**WHAT YOU SHOULD DO**
Take the records below and retype them line by line, from the first line through the one containing "red brick B1 level 1 -> red brick H1 level 1"; stop there.

───── SOURCE INFORMATION

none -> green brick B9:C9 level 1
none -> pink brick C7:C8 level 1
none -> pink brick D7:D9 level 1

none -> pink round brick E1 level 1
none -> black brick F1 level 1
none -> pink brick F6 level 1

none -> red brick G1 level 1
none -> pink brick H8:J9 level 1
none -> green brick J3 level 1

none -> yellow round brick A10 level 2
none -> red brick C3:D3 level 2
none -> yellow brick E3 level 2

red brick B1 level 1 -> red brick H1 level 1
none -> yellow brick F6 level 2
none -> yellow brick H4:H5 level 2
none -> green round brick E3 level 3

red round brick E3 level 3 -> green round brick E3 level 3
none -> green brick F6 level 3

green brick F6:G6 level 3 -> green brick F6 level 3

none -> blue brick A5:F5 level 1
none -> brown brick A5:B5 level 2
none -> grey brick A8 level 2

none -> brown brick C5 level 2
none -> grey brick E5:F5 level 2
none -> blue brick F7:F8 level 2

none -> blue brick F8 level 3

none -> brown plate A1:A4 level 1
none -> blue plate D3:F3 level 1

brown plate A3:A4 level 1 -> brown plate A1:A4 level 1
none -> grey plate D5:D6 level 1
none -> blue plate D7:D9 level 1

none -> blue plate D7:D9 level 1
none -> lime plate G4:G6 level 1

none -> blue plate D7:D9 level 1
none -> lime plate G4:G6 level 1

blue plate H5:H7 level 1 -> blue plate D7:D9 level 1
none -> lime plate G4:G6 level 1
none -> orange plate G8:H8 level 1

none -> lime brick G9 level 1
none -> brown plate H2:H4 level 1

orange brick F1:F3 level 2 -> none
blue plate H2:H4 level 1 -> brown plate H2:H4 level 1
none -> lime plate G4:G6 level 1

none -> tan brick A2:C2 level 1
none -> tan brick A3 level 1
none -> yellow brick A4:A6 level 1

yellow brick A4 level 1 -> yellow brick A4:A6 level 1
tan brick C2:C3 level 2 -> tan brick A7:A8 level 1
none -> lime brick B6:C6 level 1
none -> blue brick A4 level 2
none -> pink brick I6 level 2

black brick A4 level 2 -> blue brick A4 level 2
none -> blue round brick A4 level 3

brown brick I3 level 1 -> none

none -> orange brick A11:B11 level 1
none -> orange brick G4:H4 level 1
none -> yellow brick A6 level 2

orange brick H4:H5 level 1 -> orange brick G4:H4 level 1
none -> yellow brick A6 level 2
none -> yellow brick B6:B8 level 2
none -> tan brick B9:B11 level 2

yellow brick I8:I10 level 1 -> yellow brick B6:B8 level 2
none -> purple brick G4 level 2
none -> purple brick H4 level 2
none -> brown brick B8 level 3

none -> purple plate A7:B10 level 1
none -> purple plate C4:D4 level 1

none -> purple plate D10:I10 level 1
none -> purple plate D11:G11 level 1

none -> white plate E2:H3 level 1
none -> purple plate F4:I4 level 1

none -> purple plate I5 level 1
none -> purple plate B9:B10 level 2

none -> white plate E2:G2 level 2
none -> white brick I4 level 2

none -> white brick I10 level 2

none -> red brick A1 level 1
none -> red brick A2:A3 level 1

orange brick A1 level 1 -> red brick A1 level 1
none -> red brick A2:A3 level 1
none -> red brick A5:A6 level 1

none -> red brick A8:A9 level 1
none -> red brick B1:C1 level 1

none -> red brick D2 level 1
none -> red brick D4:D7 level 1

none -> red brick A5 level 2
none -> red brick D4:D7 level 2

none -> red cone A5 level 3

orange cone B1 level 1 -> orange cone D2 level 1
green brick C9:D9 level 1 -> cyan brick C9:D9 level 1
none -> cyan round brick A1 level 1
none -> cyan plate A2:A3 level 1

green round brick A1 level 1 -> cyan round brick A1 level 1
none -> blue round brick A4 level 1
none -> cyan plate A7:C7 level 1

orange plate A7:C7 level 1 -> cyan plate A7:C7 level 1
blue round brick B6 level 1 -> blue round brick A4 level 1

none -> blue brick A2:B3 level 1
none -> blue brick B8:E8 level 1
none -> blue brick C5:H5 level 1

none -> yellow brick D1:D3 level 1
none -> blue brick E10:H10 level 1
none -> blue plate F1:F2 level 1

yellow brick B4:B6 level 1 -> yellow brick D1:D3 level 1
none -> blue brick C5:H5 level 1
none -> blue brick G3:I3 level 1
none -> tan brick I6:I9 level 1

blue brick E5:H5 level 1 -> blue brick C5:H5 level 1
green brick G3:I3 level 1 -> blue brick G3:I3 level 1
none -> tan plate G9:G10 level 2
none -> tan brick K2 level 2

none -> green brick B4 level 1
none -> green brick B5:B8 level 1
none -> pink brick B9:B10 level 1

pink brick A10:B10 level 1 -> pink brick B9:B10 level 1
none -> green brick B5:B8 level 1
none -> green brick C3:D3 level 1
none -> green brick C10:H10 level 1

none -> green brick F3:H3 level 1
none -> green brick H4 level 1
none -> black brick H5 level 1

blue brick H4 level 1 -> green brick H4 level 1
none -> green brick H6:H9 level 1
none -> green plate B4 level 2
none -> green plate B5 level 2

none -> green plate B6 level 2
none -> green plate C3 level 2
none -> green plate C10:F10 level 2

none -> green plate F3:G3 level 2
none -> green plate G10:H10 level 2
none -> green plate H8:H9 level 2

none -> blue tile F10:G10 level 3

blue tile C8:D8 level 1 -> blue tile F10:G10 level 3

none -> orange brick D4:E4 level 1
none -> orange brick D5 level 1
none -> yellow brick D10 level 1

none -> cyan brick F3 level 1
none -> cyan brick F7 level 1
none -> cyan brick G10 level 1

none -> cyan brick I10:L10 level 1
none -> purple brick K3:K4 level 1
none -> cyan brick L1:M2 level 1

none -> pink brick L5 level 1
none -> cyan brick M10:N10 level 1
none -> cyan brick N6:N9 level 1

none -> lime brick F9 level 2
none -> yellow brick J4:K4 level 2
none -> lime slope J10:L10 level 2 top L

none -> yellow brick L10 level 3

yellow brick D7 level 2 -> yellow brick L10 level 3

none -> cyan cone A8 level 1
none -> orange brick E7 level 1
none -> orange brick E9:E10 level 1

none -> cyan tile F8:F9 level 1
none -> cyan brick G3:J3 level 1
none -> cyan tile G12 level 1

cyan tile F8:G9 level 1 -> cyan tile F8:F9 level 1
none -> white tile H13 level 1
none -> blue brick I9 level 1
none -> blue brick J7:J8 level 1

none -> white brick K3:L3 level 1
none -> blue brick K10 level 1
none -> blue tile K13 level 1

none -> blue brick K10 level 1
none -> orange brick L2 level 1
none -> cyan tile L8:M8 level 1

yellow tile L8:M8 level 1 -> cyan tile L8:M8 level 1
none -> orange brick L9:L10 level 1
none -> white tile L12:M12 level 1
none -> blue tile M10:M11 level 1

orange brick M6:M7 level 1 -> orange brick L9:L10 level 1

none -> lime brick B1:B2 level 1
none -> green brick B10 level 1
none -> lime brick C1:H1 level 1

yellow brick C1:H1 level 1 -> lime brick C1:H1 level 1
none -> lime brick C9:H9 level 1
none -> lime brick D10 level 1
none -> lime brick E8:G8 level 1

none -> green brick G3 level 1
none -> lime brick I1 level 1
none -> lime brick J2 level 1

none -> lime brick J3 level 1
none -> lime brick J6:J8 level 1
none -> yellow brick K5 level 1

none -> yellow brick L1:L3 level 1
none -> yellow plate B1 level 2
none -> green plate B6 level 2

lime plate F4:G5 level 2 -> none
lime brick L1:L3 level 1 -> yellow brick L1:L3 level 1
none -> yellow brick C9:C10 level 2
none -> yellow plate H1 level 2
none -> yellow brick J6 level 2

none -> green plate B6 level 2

──────────

**ANSWER SECTION**
none -> green brick B9:C9 level 1
none -> pink brick C7:C8 level 1
none -> pink brick D7:D9 level 1

none -> pink round brick E1 level 1
none -> black brick F1 level 1
none -> pink brick F6 level 1

none -> red brick G1 level 1
none -> pink brick H8:J9 level 1
none -> green brick J3 level 1

none -> yellow round brick A10 level 2
none -> red brick C3:D3 level 2
none -> yellow brick E3 level 2

red brick B1 level 1 -> red brick H1 level 1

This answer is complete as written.